**Work to be completed**
Look through the material below and report every line that includes "ended".

**Dataset extract**
================
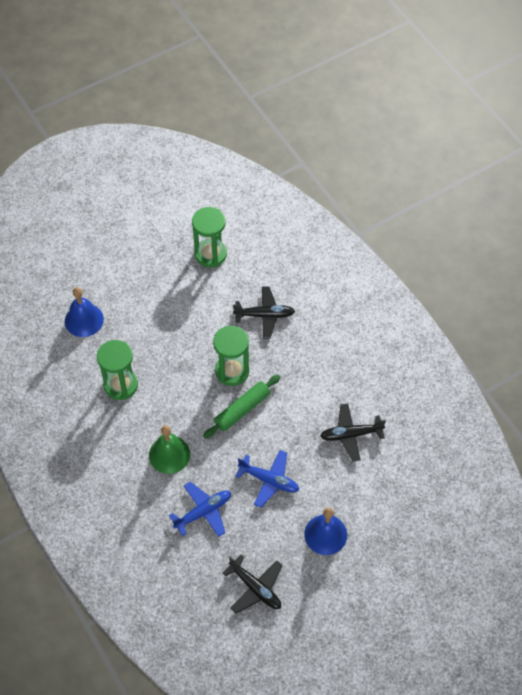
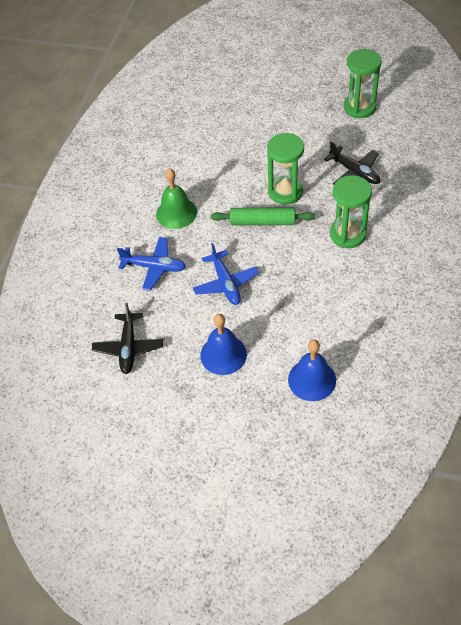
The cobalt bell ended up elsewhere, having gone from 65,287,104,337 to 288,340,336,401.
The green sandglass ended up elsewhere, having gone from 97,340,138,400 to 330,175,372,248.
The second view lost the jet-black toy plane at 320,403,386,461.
================
**Response**
The cobalt bell ended up elsewhere, having gone from 65,287,104,337 to 288,340,336,401.
The green sandglass ended up elsewhere, having gone from 97,340,138,400 to 330,175,372,248.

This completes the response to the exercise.